=== TASK DATA ===

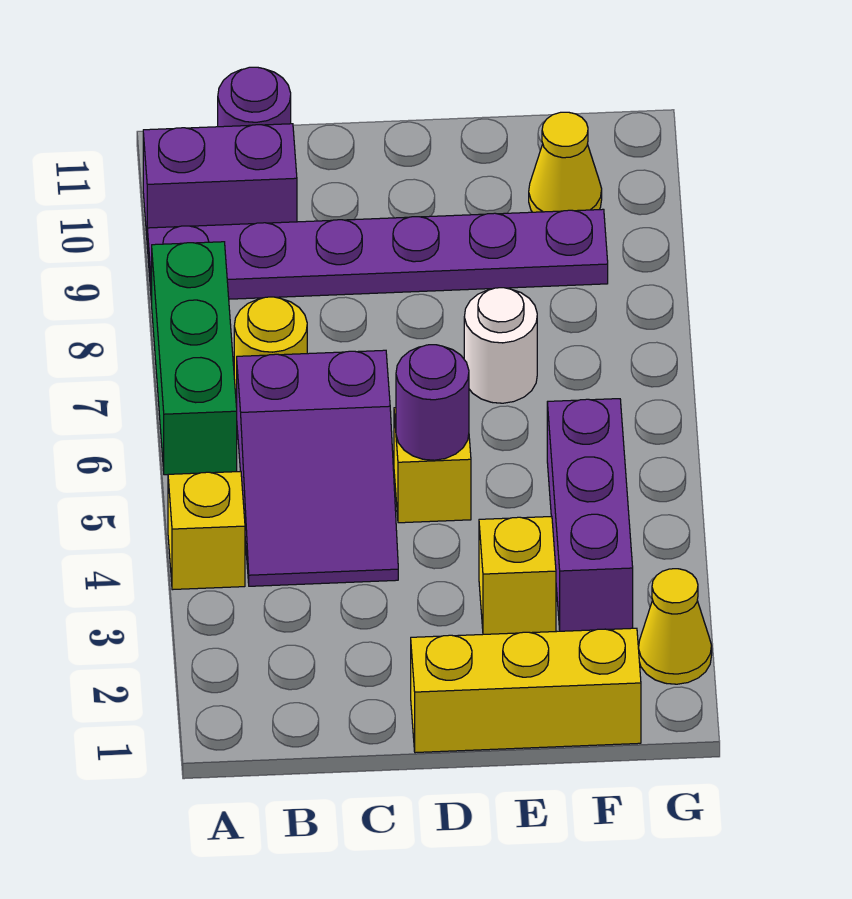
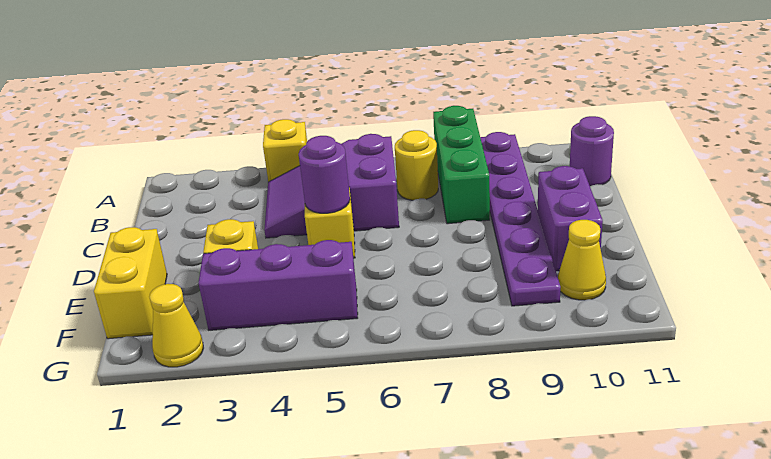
green brick A6:A8 level 1 -> green brick A8:C8 level 1
purple brick A10:B10 level 1 -> purple brick D10:E10 level 1
yellow brick D1:F1 level 1 -> yellow brick E1:F1 level 1
white round brick E7 level 1 -> none

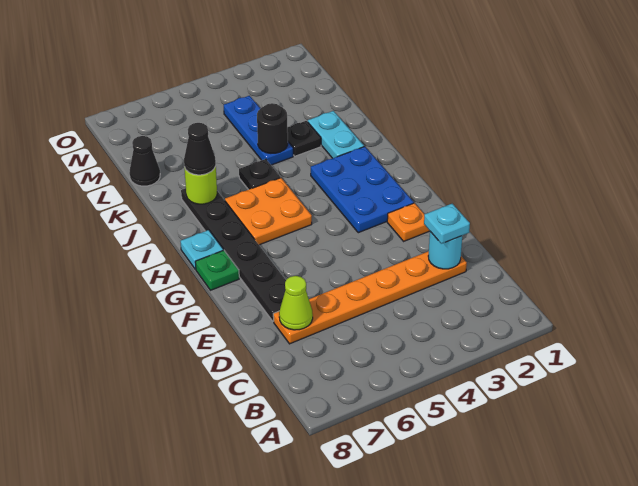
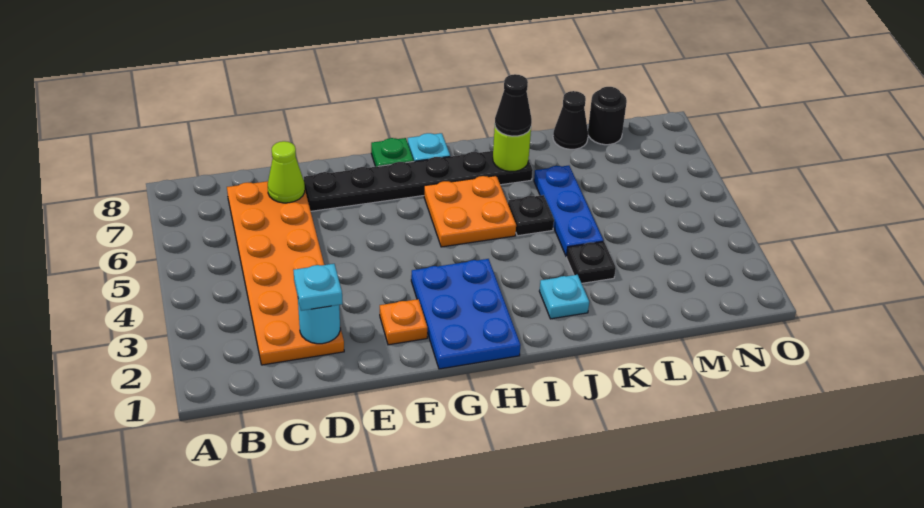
orange plate D2:D7 level 1 -> orange plate C2:D7 level 1
blue plate G2:I3 level 1 -> blue plate G1:H3 level 1
cyan plate J2:K2 level 1 -> cyan plate J2 level 1
blue plate K4:M4 level 1 -> blue plate K4:K6 level 1
black round brick K4 level 2 -> black round brick M8 level 1

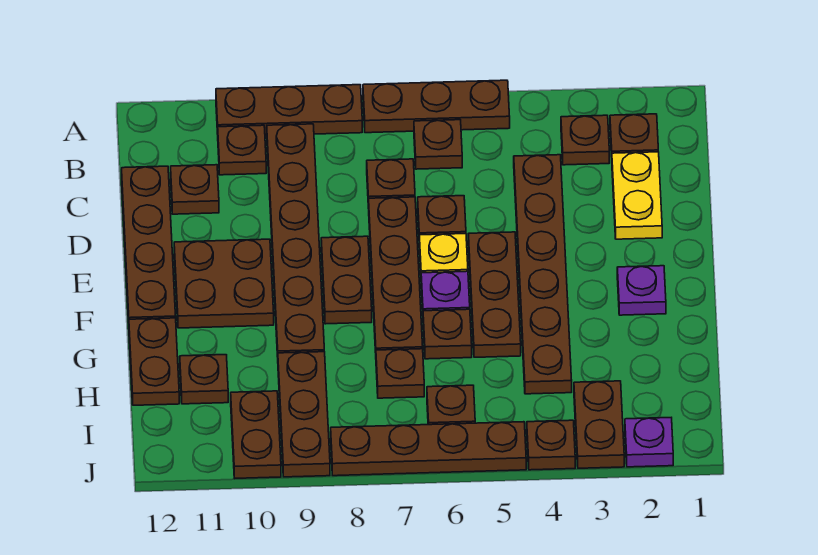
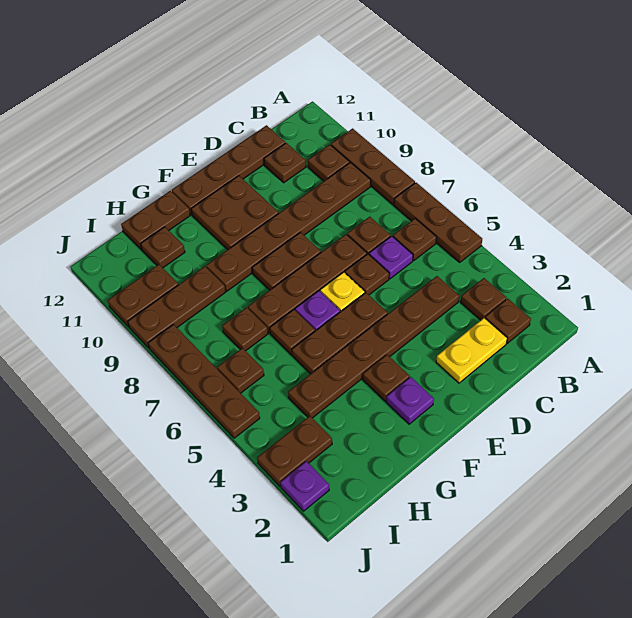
none -> purple plate C6 level 1
brown plate J4 level 1 -> brown plate F3 level 1

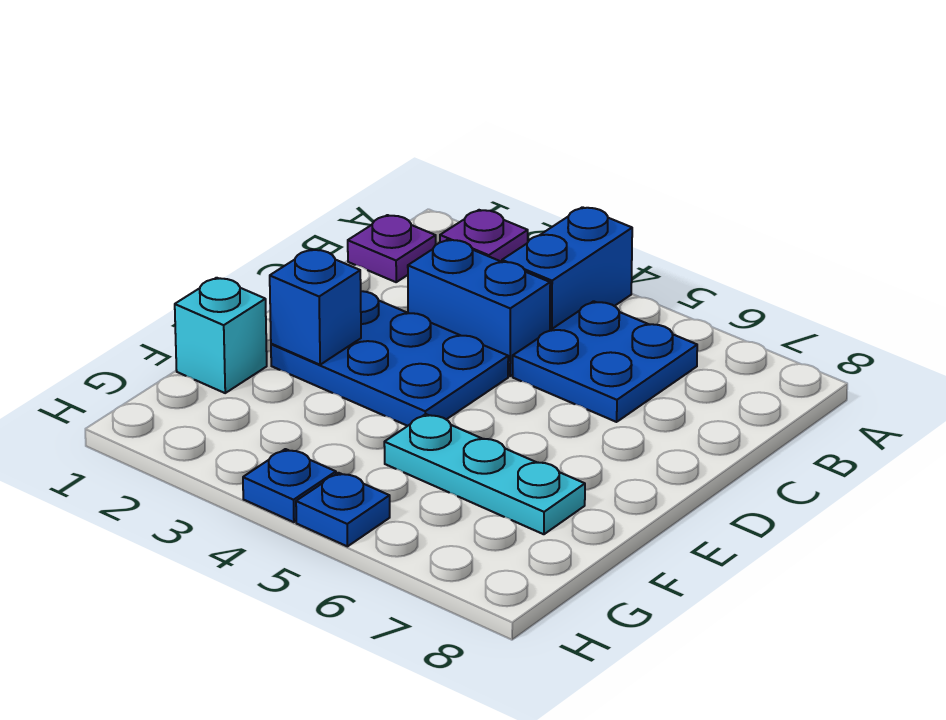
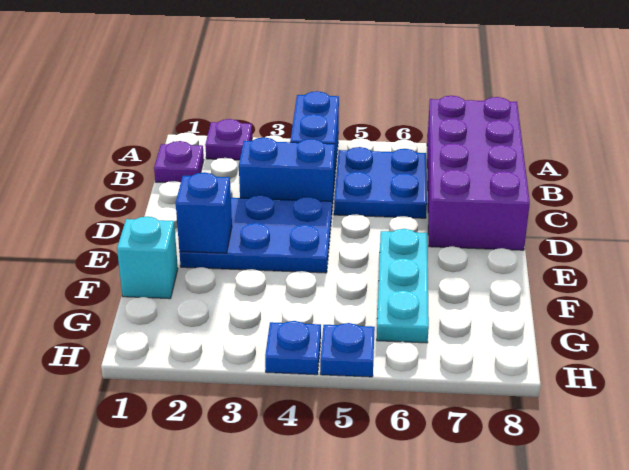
none -> purple brick A7:D8 level 1
cyan plate F5:F7 level 1 -> cyan plate E6:G6 level 1

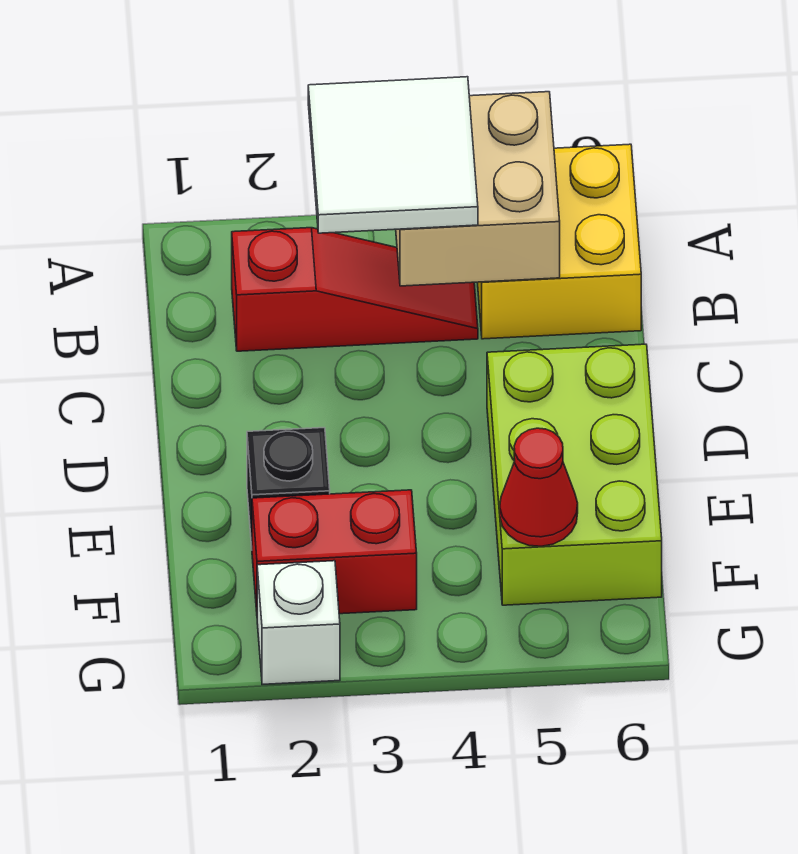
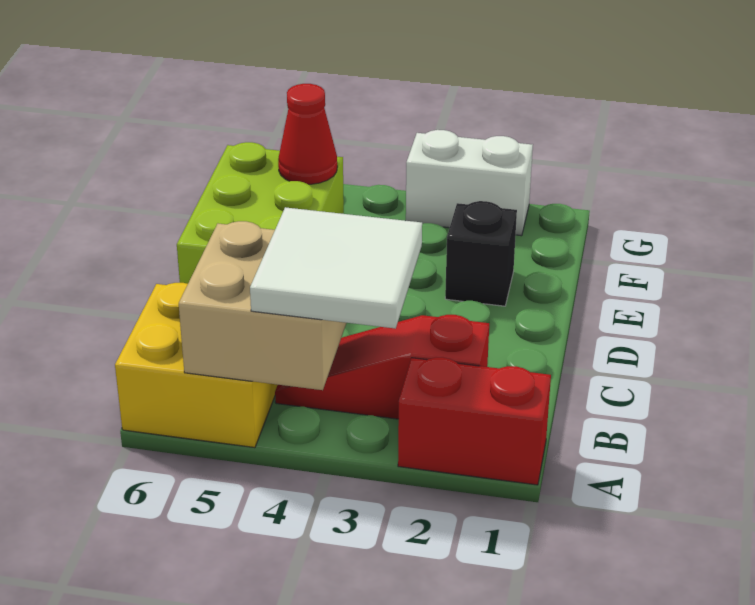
red brick F2:F3 level 1 -> red brick A1:A2 level 1
white brick G2 level 1 -> white brick G2:G3 level 1

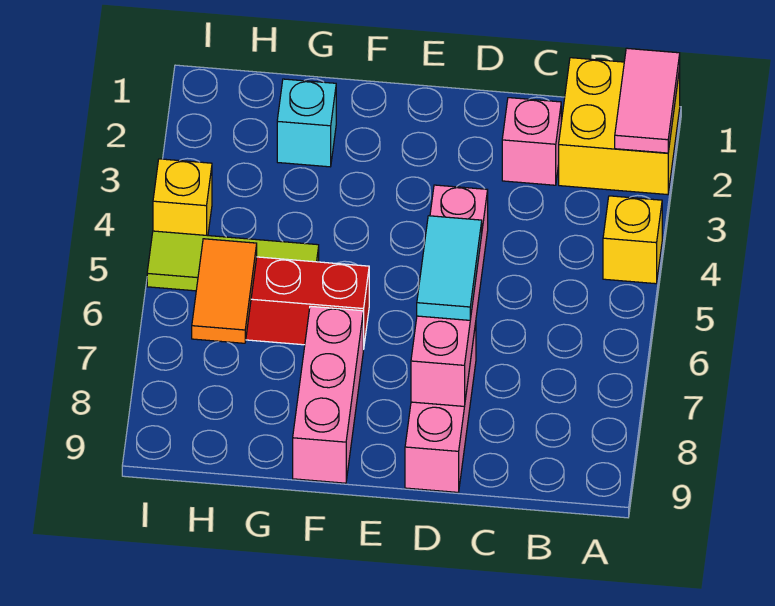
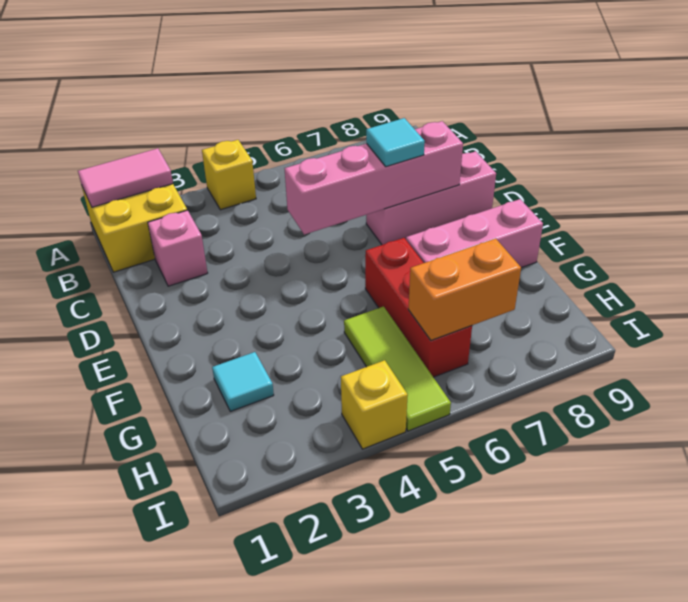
cyan tile D6:D7 level 3 -> cyan tile D7 level 3
cyan brick G2 level 1 -> cyan tile G2 level 1
orange tile H6:H7 level 2 -> orange brick H6:H7 level 2

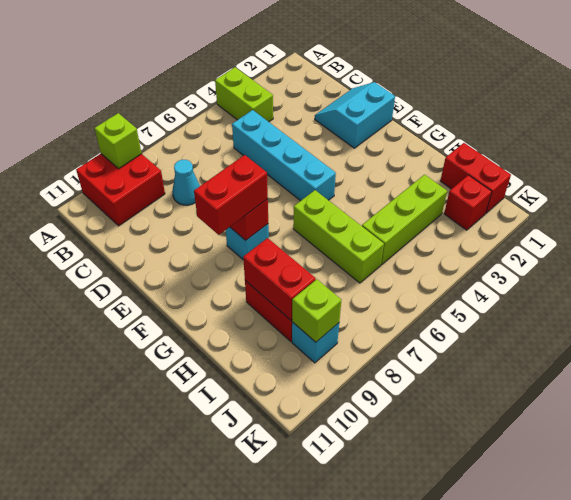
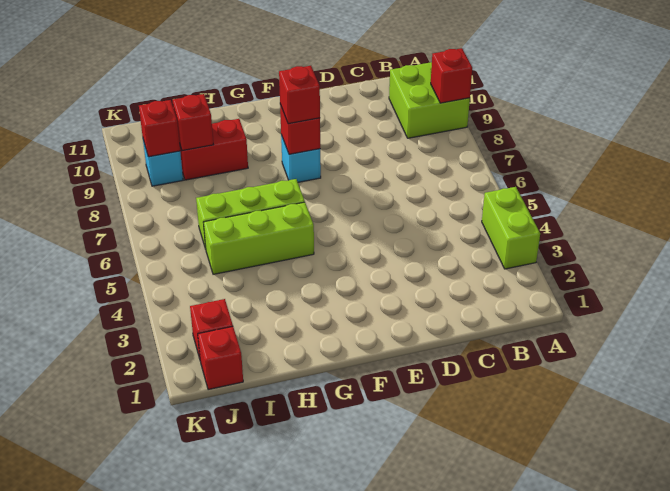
lime brick A4:B4 level 1 -> lime brick A3:A4 level 1
red brick A9:B10 level 1 -> lime brick A9:B10 level 1
lime brick A9 level 2 -> red brick A9 level 2
cyan brick C5:F5 level 1 -> none
cyan cone C8 level 1 -> none
cyan slope D1:E2 level 1 top E -> none
red brick F8:F9 level 3 -> red brick F8 level 3
red brick H9:I9 level 2 -> red brick I9 level 2
red brick I1:J1 level 1 -> red brick J1 level 1
lime brick I3:I5 level 1 -> lime brick G5:I5 level 1
lime brick J9 level 2 -> red brick J9 level 2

===

Retype all entries exactly as they appear, dropping the images.

green brick A6:A8 level 1 -> green brick A8:C8 level 1
purple brick A10:B10 level 1 -> purple brick D10:E10 level 1
yellow brick D1:F1 level 1 -> yellow brick E1:F1 level 1
white round brick E7 level 1 -> none

orange plate D2:D7 level 1 -> orange plate C2:D7 level 1
blue plate G2:I3 level 1 -> blue plate G1:H3 level 1
cyan plate J2:K2 level 1 -> cyan plate J2 level 1
blue plate K4:M4 level 1 -> blue plate K4:K6 level 1
black round brick K4 level 2 -> black round brick M8 level 1

none -> purple plate C6 level 1
brown plate J4 level 1 -> brown plate F3 level 1

none -> purple brick A7:D8 level 1
cyan plate F5:F7 level 1 -> cyan plate E6:G6 level 1

red brick F2:F3 level 1 -> red brick A1:A2 level 1
white brick G2 level 1 -> white brick G2:G3 level 1

cyan tile D6:D7 level 3 -> cyan tile D7 level 3
cyan brick G2 level 1 -> cyan tile G2 level 1
orange tile H6:H7 level 2 -> orange brick H6:H7 level 2

lime brick A4:B4 level 1 -> lime brick A3:A4 level 1
red brick A9:B10 level 1 -> lime brick A9:B10 level 1
lime brick A9 level 2 -> red brick A9 level 2
cyan brick C5:F5 level 1 -> none
cyan cone C8 level 1 -> none
cyan slope D1:E2 level 1 top E -> none
red brick F8:F9 level 3 -> red brick F8 level 3
red brick H9:I9 level 2 -> red brick I9 level 2
red brick I1:J1 level 1 -> red brick J1 level 1
lime brick I3:I5 level 1 -> lime brick G5:I5 level 1
lime brick J9 level 2 -> red brick J9 level 2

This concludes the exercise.